> [Exercise prompt]: Reproduce the material below, substituting "gray stone ledge at center" for every occurrence of "gray concrete ledge at center" and changing nothing else; omit the pictures from your answer.

> [Data section]:
────────────────────────────────────────

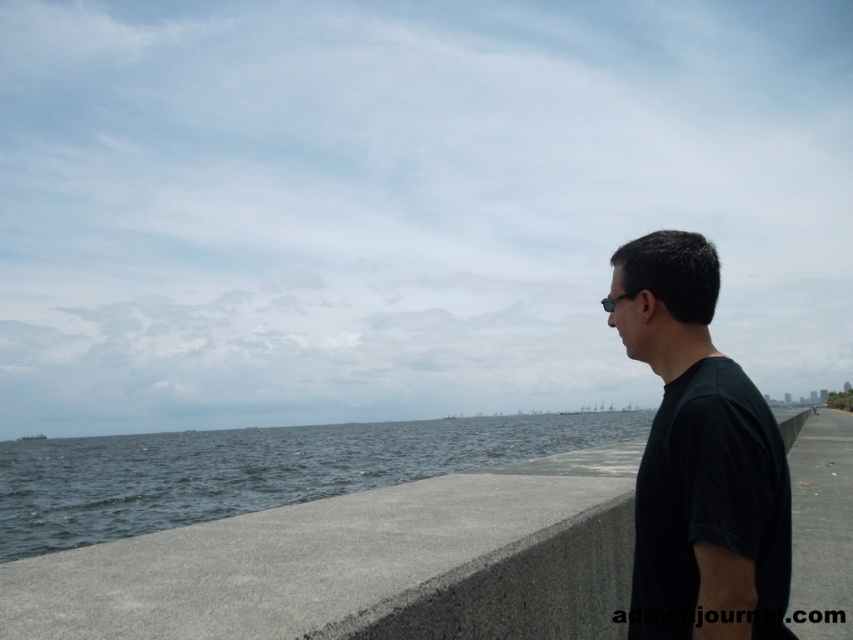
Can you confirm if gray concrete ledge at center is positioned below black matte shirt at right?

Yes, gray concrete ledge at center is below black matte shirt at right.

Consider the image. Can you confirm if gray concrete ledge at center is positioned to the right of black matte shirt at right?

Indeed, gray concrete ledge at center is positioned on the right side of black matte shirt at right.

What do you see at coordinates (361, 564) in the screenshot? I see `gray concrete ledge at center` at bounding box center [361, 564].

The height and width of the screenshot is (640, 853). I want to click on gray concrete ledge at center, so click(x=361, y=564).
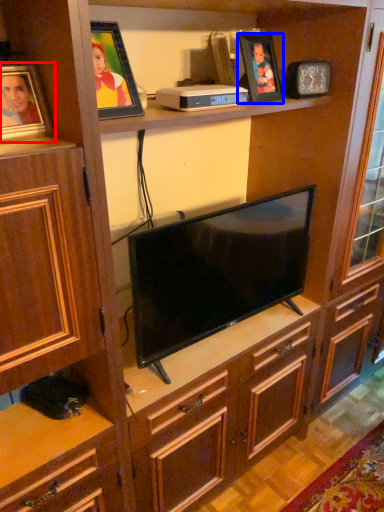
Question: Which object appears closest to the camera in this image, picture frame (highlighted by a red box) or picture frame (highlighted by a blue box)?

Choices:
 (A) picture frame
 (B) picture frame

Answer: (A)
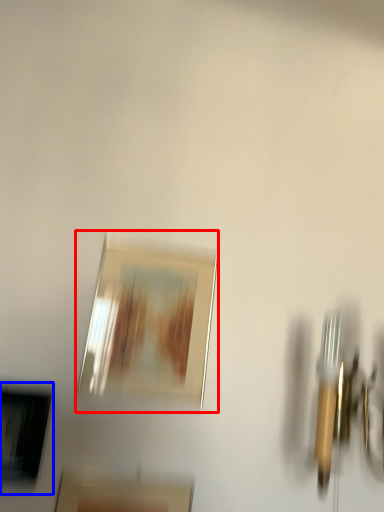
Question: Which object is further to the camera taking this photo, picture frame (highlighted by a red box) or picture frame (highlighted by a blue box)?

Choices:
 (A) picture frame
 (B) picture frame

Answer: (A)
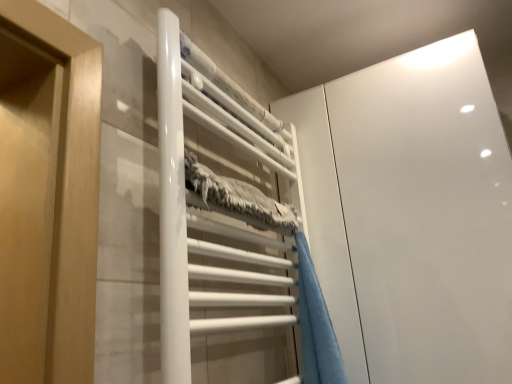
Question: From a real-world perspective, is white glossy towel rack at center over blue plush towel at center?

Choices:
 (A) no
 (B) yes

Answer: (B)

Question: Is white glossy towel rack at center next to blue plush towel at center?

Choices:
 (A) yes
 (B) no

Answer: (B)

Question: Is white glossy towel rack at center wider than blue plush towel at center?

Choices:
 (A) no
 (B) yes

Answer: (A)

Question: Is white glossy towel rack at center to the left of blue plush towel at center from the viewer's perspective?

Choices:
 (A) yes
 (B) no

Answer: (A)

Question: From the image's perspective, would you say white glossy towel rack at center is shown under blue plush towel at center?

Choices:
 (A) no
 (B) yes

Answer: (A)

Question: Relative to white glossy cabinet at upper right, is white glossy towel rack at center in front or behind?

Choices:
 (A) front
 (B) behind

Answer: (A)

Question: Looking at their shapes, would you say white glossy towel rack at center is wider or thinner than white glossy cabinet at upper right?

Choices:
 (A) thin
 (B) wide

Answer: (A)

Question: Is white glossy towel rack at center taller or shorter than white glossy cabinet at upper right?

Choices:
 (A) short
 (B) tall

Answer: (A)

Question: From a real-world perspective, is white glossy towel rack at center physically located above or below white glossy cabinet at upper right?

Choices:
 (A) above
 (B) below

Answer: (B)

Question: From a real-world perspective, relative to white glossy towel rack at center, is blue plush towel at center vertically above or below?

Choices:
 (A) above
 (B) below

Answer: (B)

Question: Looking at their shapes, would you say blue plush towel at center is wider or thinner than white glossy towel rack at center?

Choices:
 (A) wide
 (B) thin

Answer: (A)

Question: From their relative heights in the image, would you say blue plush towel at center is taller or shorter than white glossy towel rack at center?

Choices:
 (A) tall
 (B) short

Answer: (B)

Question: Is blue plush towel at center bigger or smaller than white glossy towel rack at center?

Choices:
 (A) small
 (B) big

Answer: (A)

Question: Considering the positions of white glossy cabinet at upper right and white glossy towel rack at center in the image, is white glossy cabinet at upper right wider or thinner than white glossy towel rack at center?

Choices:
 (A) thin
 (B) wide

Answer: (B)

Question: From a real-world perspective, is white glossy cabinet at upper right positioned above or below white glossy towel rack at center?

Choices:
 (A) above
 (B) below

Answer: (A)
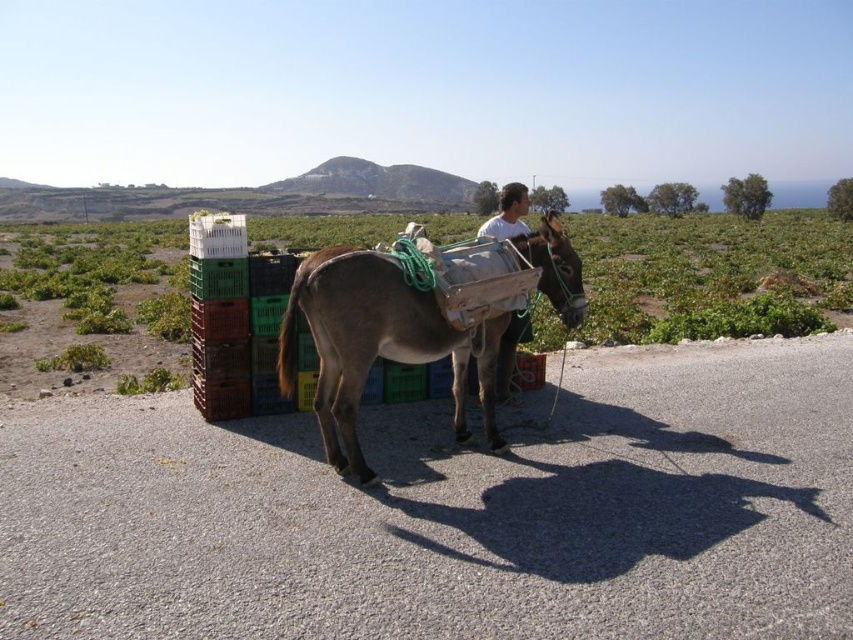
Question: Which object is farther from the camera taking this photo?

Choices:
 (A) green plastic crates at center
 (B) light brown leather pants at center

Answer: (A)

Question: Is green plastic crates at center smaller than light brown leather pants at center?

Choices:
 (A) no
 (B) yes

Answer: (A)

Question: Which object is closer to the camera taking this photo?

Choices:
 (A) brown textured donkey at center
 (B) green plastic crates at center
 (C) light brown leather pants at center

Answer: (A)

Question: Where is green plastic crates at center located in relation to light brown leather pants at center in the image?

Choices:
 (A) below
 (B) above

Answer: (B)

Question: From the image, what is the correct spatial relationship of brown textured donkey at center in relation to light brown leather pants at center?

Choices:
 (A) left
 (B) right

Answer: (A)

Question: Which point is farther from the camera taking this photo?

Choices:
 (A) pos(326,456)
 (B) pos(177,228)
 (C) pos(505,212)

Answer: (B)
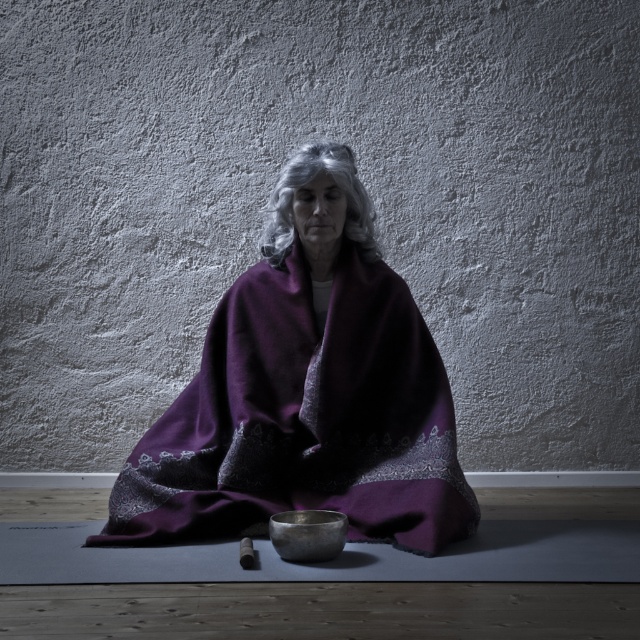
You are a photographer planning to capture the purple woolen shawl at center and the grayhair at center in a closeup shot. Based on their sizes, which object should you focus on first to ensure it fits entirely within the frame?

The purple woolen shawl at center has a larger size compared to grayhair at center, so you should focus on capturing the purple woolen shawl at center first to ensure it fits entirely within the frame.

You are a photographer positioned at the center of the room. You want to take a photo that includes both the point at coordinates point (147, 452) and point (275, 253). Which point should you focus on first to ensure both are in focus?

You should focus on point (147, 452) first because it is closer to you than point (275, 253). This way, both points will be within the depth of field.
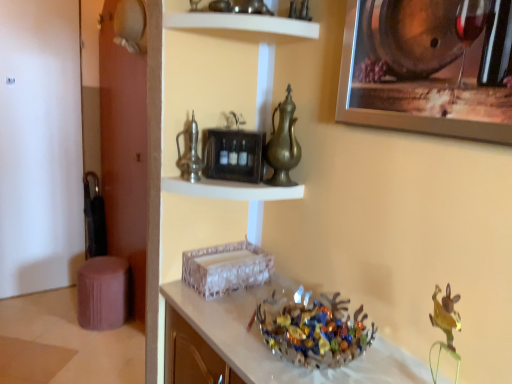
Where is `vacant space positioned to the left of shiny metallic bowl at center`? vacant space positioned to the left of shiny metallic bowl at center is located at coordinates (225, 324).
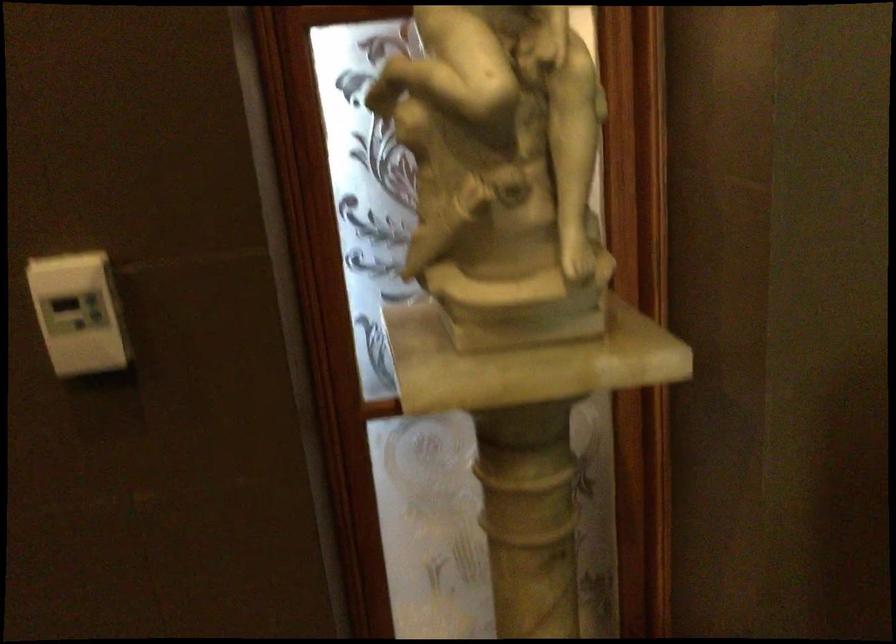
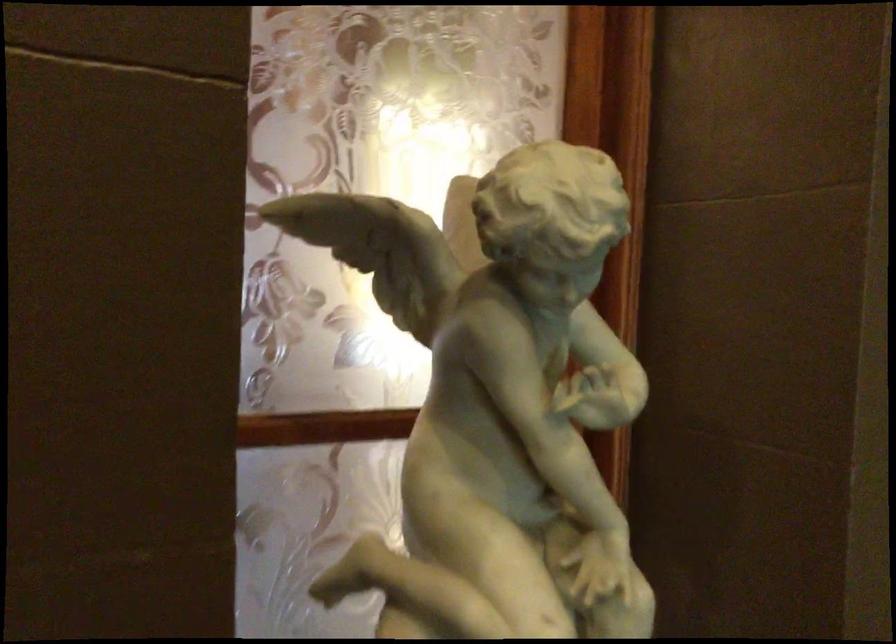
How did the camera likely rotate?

────────────────────────────────────────

> [Response to the exercise]:
Can you confirm if gray stone ledge at center is positioned below black matte shirt at right?

Yes, gray stone ledge at center is below black matte shirt at right.

Consider the image. Can you confirm if gray stone ledge at center is positioned to the right of black matte shirt at right?

Indeed, gray stone ledge at center is positioned on the right side of black matte shirt at right.

What do you see at coordinates (361, 564) in the screenshot? I see `gray stone ledge at center` at bounding box center [361, 564].

The height and width of the screenshot is (640, 853). I want to click on gray stone ledge at center, so click(x=361, y=564).
Question: Which object appears closest to the camera in this image, picture frame (highlighted by a red box) or picture frame (highlighted by a blue box)?

Choices:
 (A) picture frame
 (B) picture frame

Answer: (A)
Question: Which object is further to the camera taking this photo, picture frame (highlighted by a red box) or picture frame (highlighted by a blue box)?

Choices:
 (A) picture frame
 (B) picture frame

Answer: (A)
Question: From a real-world perspective, is white glossy towel rack at center over blue plush towel at center?

Choices:
 (A) no
 (B) yes

Answer: (B)

Question: Is white glossy towel rack at center next to blue plush towel at center?

Choices:
 (A) yes
 (B) no

Answer: (B)

Question: Is white glossy towel rack at center wider than blue plush towel at center?

Choices:
 (A) no
 (B) yes

Answer: (A)

Question: Is white glossy towel rack at center to the left of blue plush towel at center from the viewer's perspective?

Choices:
 (A) yes
 (B) no

Answer: (A)

Question: From the image's perspective, would you say white glossy towel rack at center is shown under blue plush towel at center?

Choices:
 (A) no
 (B) yes

Answer: (A)

Question: Relative to white glossy cabinet at upper right, is white glossy towel rack at center in front or behind?

Choices:
 (A) front
 (B) behind

Answer: (A)

Question: Looking at their shapes, would you say white glossy towel rack at center is wider or thinner than white glossy cabinet at upper right?

Choices:
 (A) thin
 (B) wide

Answer: (A)

Question: Is white glossy towel rack at center taller or shorter than white glossy cabinet at upper right?

Choices:
 (A) short
 (B) tall

Answer: (A)

Question: From a real-world perspective, is white glossy towel rack at center physically located above or below white glossy cabinet at upper right?

Choices:
 (A) above
 (B) below

Answer: (B)

Question: From a real-world perspective, relative to white glossy towel rack at center, is blue plush towel at center vertically above or below?

Choices:
 (A) above
 (B) below

Answer: (B)

Question: Looking at their shapes, would you say blue plush towel at center is wider or thinner than white glossy towel rack at center?

Choices:
 (A) wide
 (B) thin

Answer: (A)

Question: From their relative heights in the image, would you say blue plush towel at center is taller or shorter than white glossy towel rack at center?

Choices:
 (A) tall
 (B) short

Answer: (B)

Question: Is blue plush towel at center bigger or smaller than white glossy towel rack at center?

Choices:
 (A) small
 (B) big

Answer: (A)

Question: Considering the positions of white glossy cabinet at upper right and white glossy towel rack at center in the image, is white glossy cabinet at upper right wider or thinner than white glossy towel rack at center?

Choices:
 (A) thin
 (B) wide

Answer: (B)

Question: From a real-world perspective, is white glossy cabinet at upper right positioned above or below white glossy towel rack at center?

Choices:
 (A) above
 (B) below

Answer: (A)
Question: Which object is farther from the camera taking this photo?

Choices:
 (A) green plastic crates at center
 (B) light brown leather pants at center

Answer: (A)

Question: Is green plastic crates at center smaller than light brown leather pants at center?

Choices:
 (A) no
 (B) yes

Answer: (A)

Question: Which object is closer to the camera taking this photo?

Choices:
 (A) brown textured donkey at center
 (B) green plastic crates at center
 (C) light brown leather pants at center

Answer: (A)

Question: Where is green plastic crates at center located in relation to light brown leather pants at center in the image?

Choices:
 (A) below
 (B) above

Answer: (B)

Question: From the image, what is the correct spatial relationship of brown textured donkey at center in relation to light brown leather pants at center?

Choices:
 (A) left
 (B) right

Answer: (A)

Question: Which point is farther from the camera taking this photo?

Choices:
 (A) pos(326,456)
 (B) pos(177,228)
 (C) pos(505,212)

Answer: (B)
You are a photographer planning to capture the purple woolen shawl at center and the grayhair at center in a closeup shot. Based on their sizes, which object should you focus on first to ensure it fits entirely within the frame?

The purple woolen shawl at center has a larger size compared to grayhair at center, so you should focus on capturing the purple woolen shawl at center first to ensure it fits entirely within the frame.

You are a photographer positioned at the center of the room. You want to take a photo that includes both the point at coordinates point (147, 452) and point (275, 253). Which point should you focus on first to ensure both are in focus?

You should focus on point (147, 452) first because it is closer to you than point (275, 253). This way, both points will be within the depth of field.
Where is `vacant space positioned to the left of shiny metallic bowl at center`? vacant space positioned to the left of shiny metallic bowl at center is located at coordinates (225, 324).
How did the camera likely rotate?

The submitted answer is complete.